SOURCE DATA: Begin
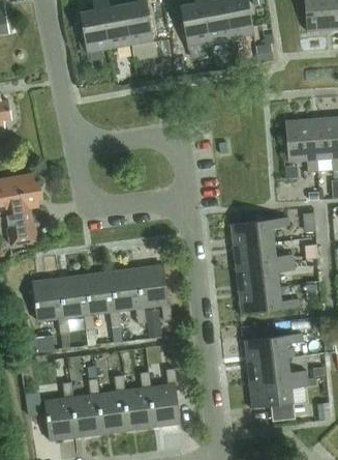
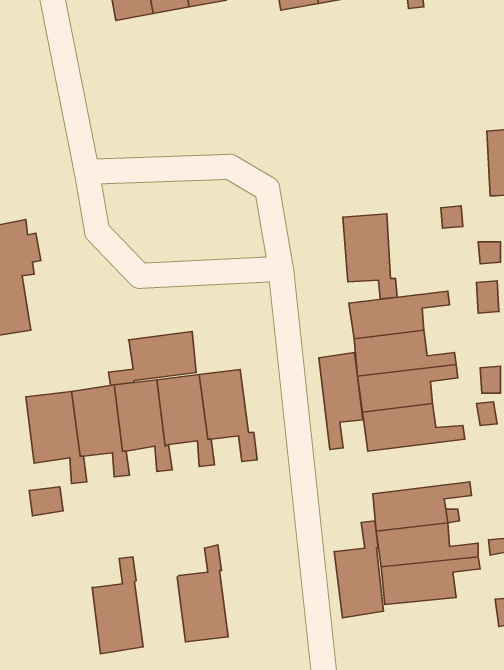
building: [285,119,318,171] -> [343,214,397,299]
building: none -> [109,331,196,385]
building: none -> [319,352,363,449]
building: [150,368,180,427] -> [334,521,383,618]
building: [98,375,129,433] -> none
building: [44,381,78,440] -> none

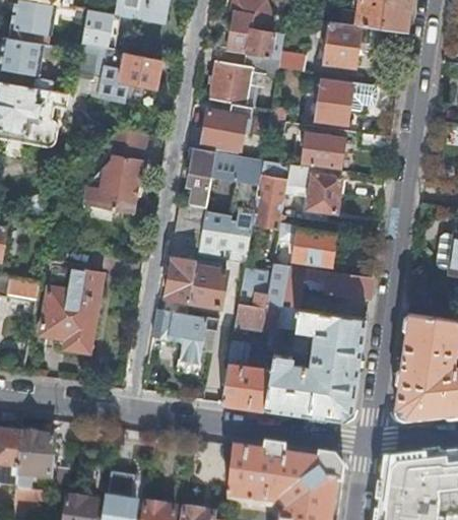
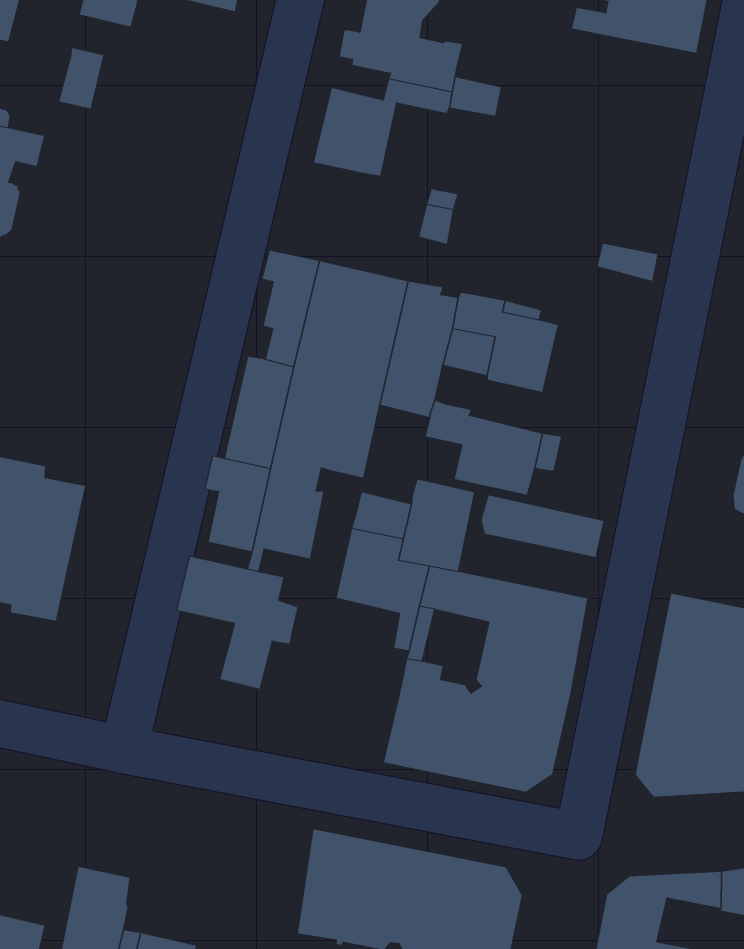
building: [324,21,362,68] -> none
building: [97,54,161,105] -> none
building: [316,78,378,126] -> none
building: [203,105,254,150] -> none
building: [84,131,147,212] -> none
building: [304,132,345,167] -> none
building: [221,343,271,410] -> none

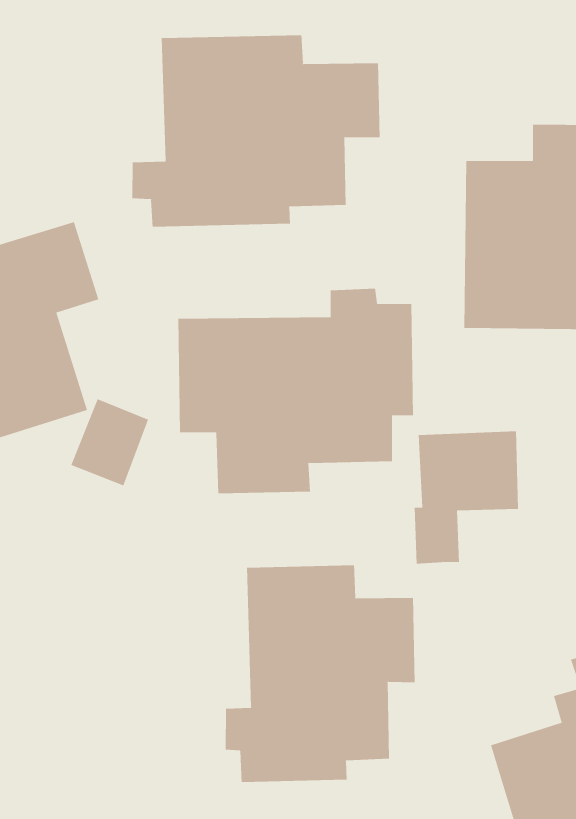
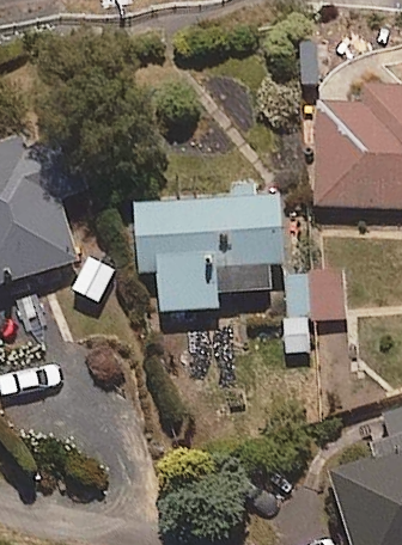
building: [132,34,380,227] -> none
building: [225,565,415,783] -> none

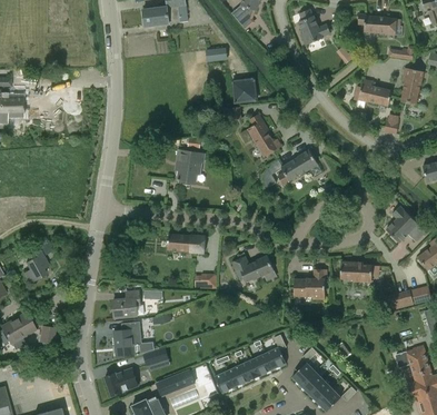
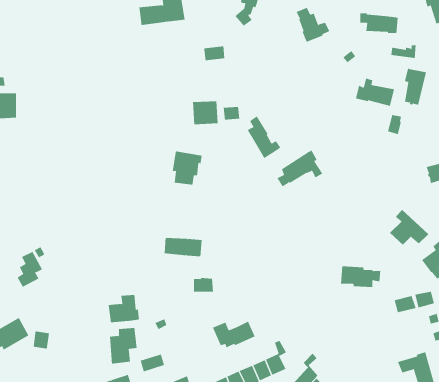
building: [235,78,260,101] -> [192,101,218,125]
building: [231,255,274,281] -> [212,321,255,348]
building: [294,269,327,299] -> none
SOURCE DATA: End
SOURCE DATA: Begin
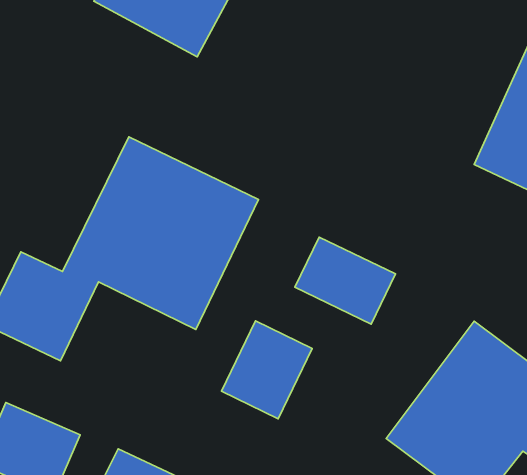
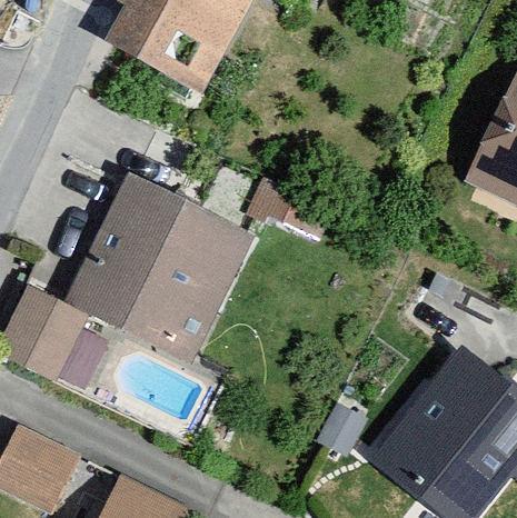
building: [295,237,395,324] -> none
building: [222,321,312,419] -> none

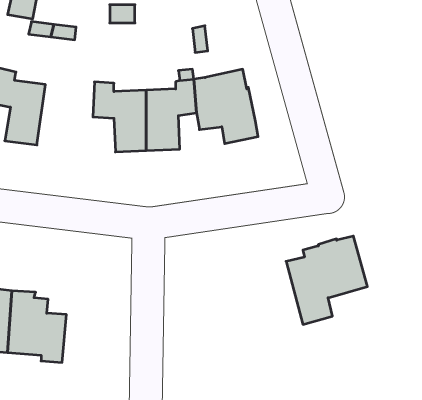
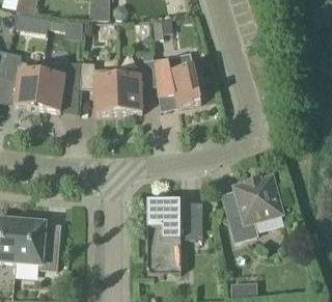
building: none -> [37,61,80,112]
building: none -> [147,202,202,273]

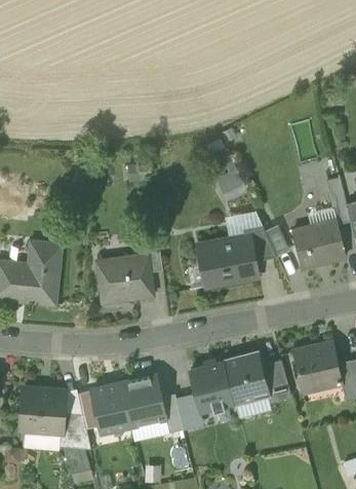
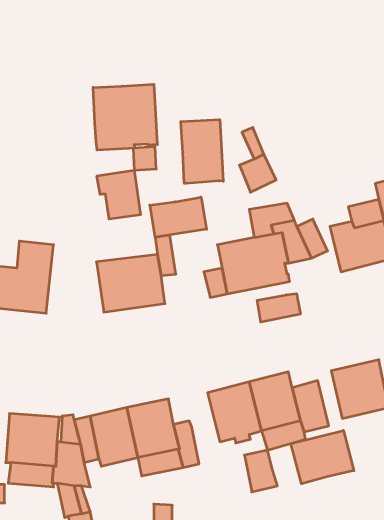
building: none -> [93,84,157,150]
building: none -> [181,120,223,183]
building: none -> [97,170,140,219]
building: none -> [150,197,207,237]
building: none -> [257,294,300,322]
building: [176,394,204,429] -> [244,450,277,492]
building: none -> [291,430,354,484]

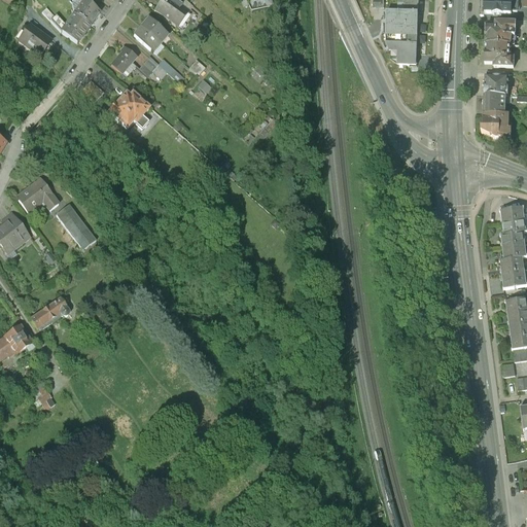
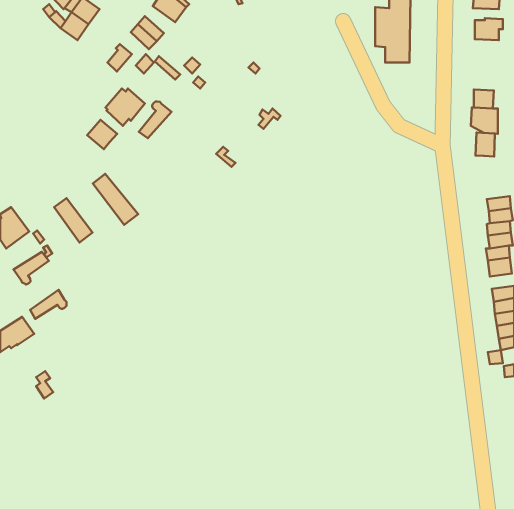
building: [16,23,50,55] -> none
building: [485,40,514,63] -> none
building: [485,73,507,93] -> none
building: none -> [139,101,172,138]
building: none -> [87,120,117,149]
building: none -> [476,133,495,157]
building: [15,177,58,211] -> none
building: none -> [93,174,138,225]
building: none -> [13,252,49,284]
SOURCE DATA: End
SOURCE DATA: Begin
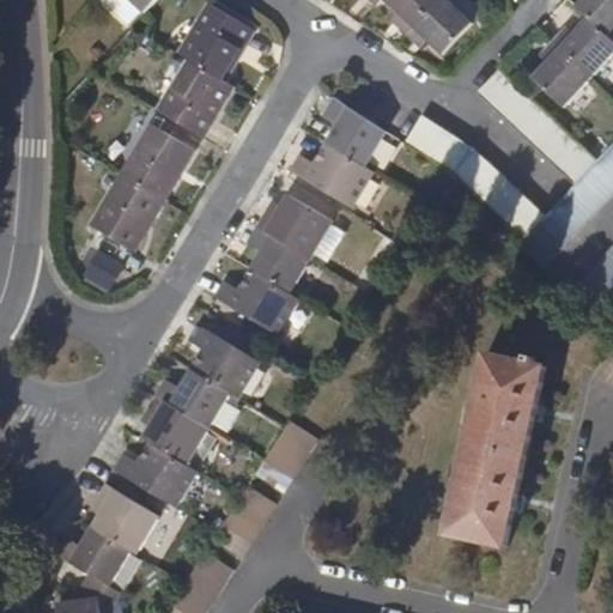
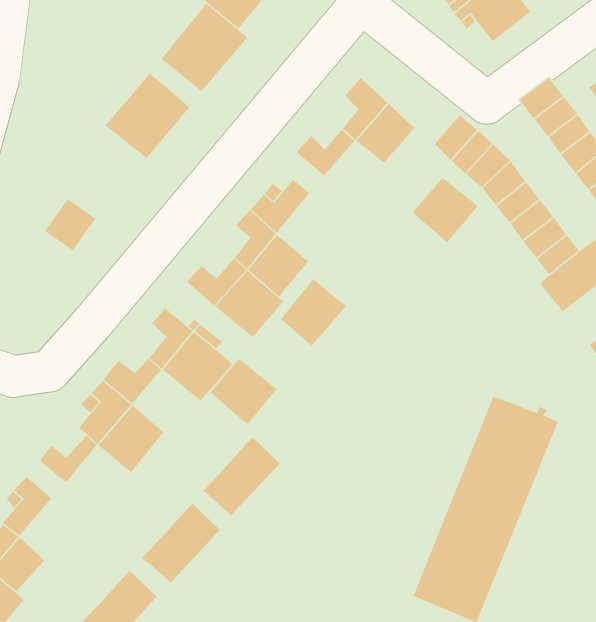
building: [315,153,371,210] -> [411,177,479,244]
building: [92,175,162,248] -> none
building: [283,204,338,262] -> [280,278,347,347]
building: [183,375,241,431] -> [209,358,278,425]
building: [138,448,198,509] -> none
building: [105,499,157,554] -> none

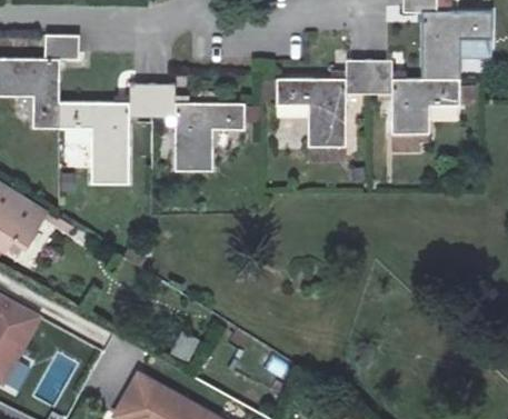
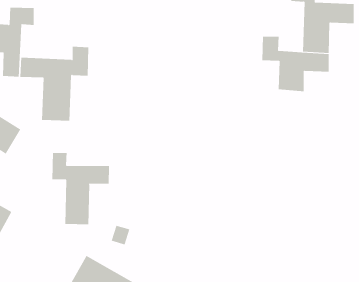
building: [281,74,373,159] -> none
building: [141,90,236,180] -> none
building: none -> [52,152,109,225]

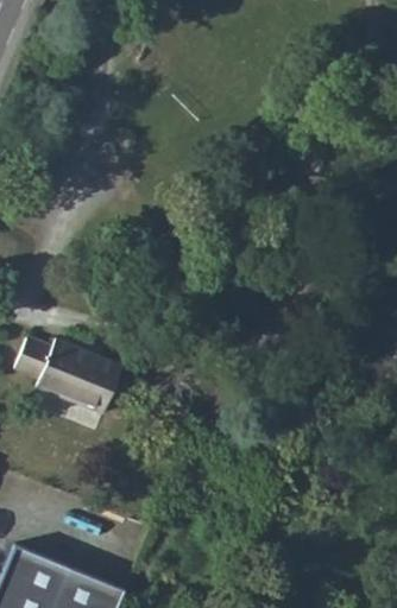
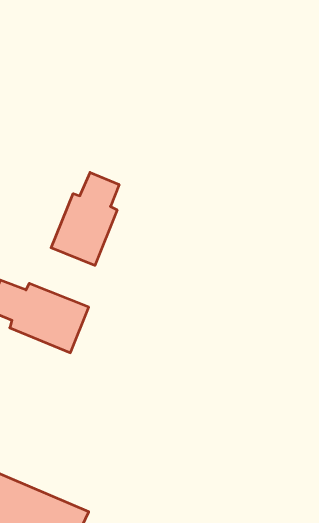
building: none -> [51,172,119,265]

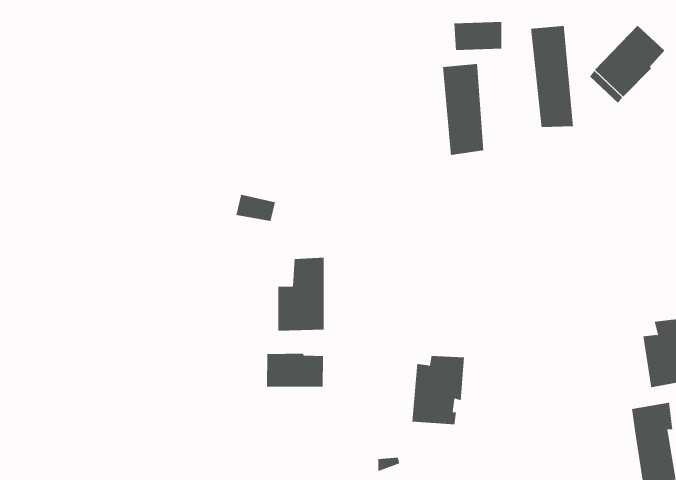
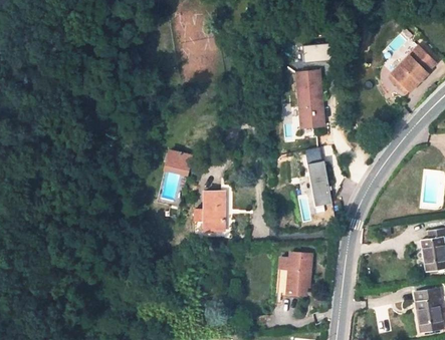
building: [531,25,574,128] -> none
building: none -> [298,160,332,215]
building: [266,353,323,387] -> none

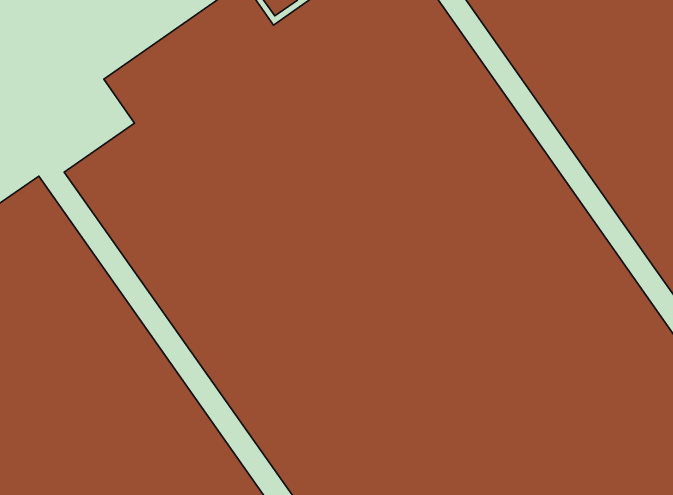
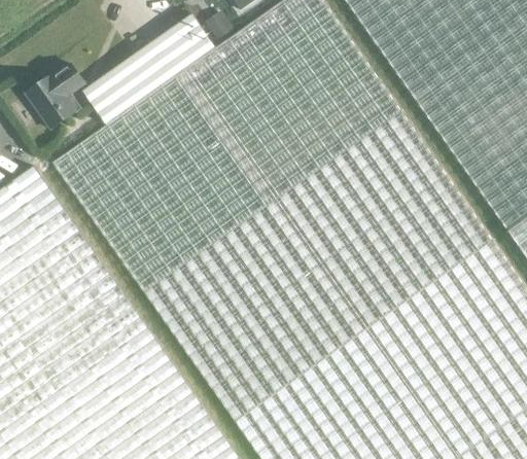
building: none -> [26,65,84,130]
SOURCE DATA: End
> [ACTION ITEM]
Starting with the line above that holds "building: none -> [319,352,363,449]", restate each line word for word up to and including the line that holds "building: [203,105,254,150] -> none". Drop the pictures.

> [RESULT OF THE EXERCISE]
building: none -> [319,352,363,449]
building: [150,368,180,427] -> [334,521,383,618]
building: [98,375,129,433] -> none
building: [44,381,78,440] -> none

building: [324,21,362,68] -> none
building: [97,54,161,105] -> none
building: [316,78,378,126] -> none
building: [203,105,254,150] -> none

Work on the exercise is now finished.